◆ Material to process ◆
--------

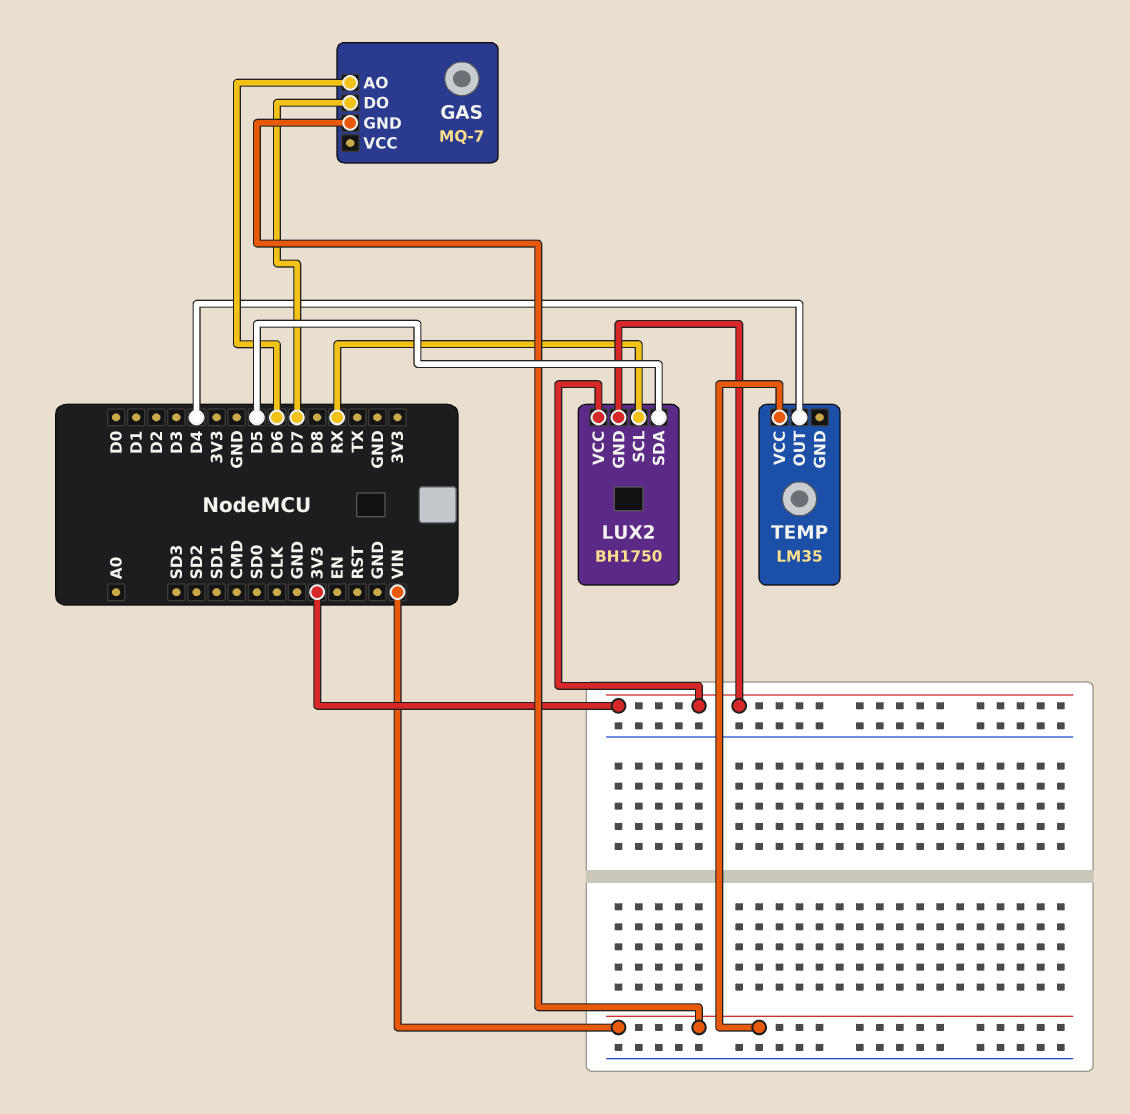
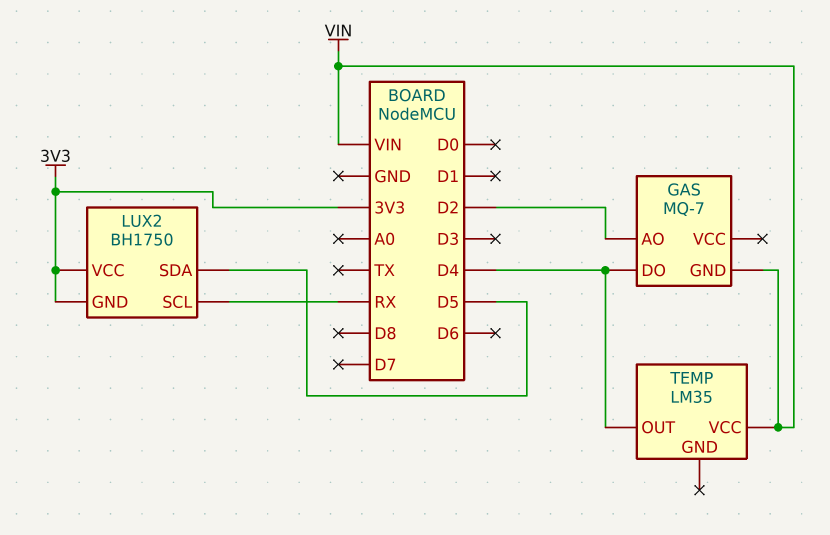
GAS pin AO: D6 -> D2
GAS pin DO: D7 -> D4

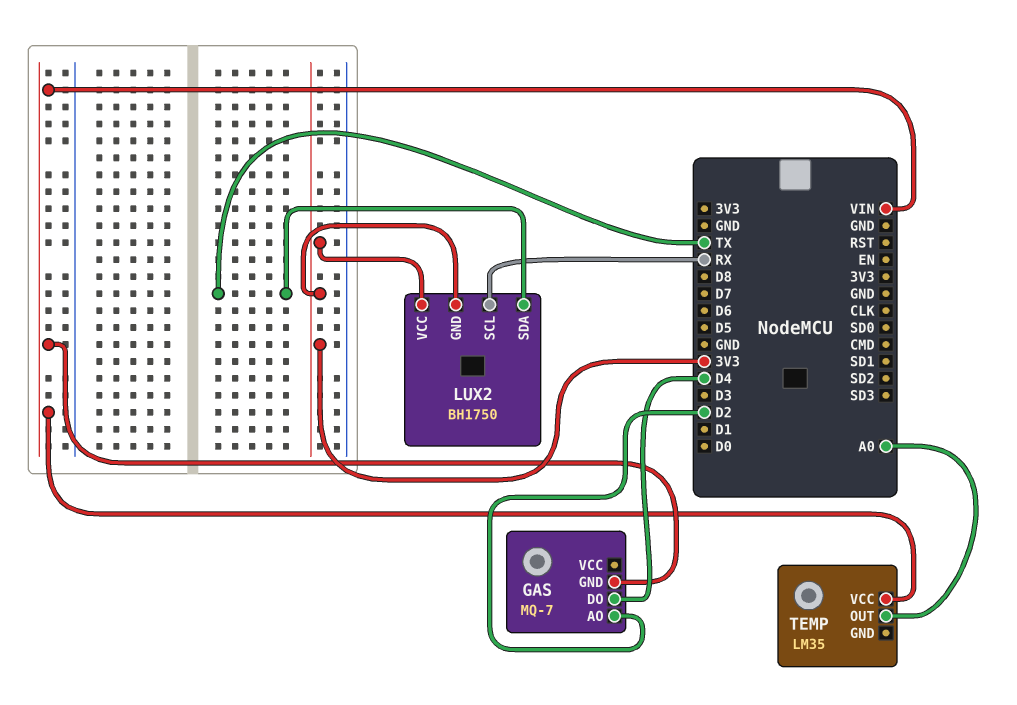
LUX2 pin SDA: D5 -> TX
TEMP pin OUT: D4 -> A0

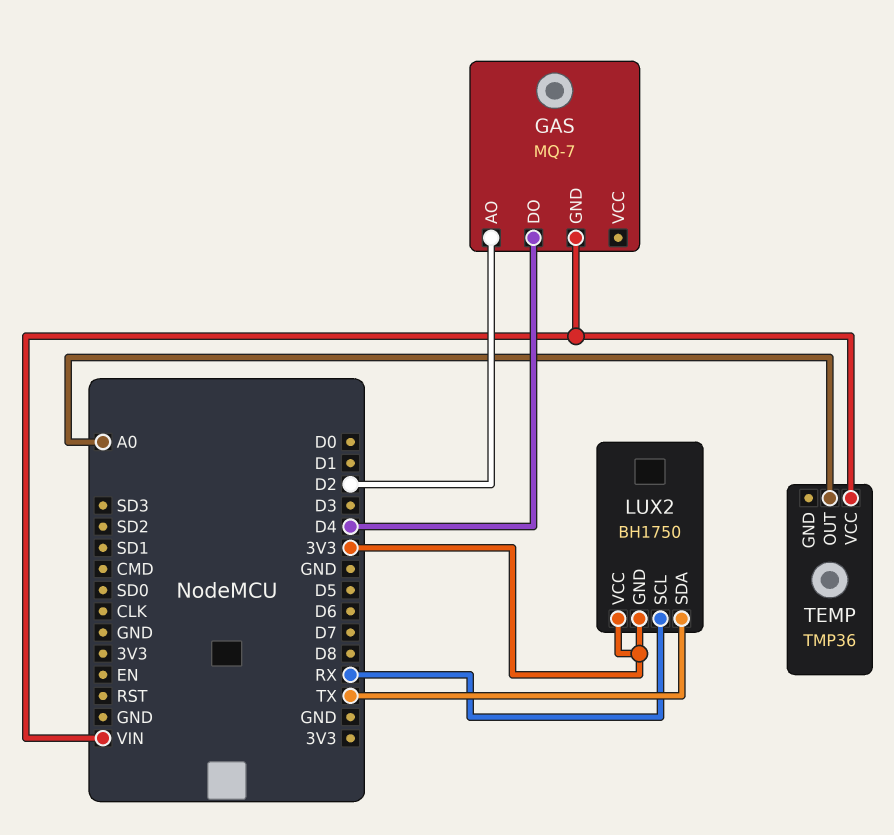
TEMP: LM35 -> TMP36

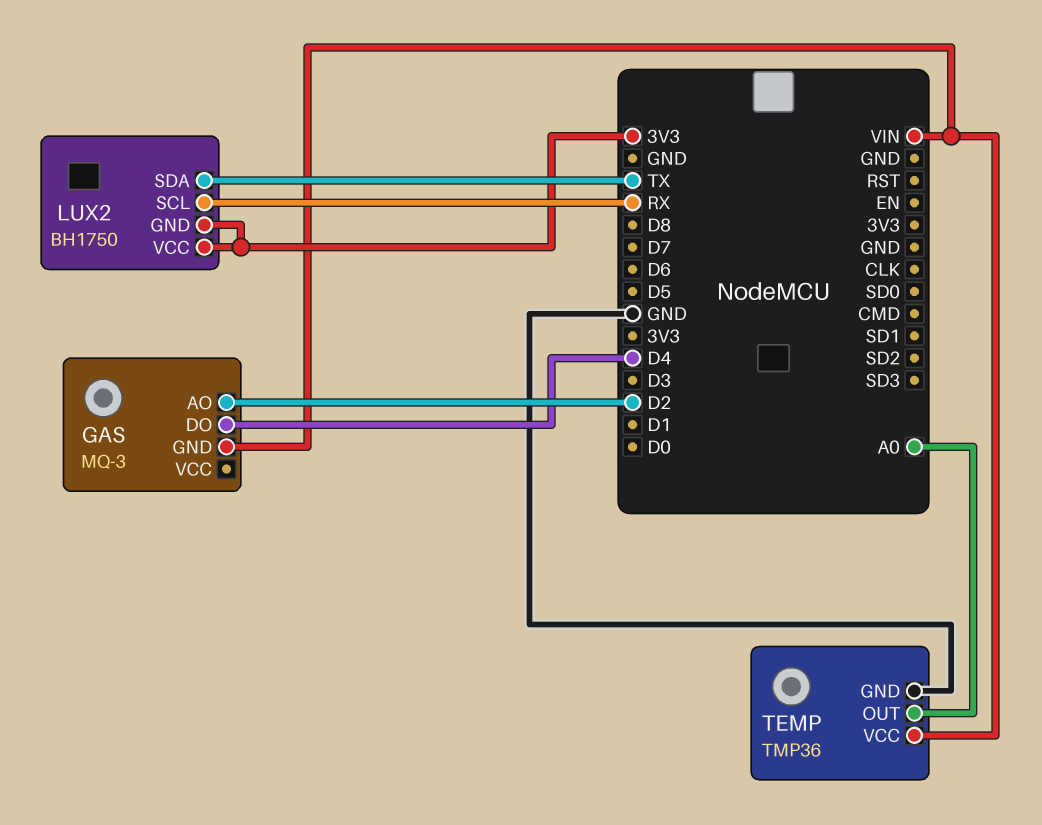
GAS: MQ-7 -> MQ-3
TEMP pin GND: none -> GND

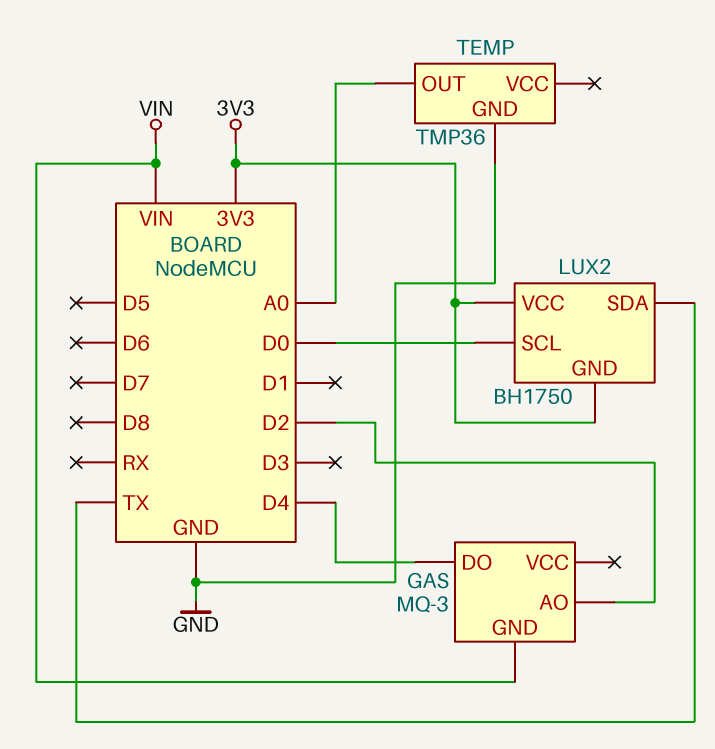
LUX2 pin SCL: RX -> D0
TEMP pin VCC: VIN -> none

--------

◆ Exercise requirements ◆
Within the material above, tally each line that contains "none" and respond with the tally only.

◆ Result of the task ◆
2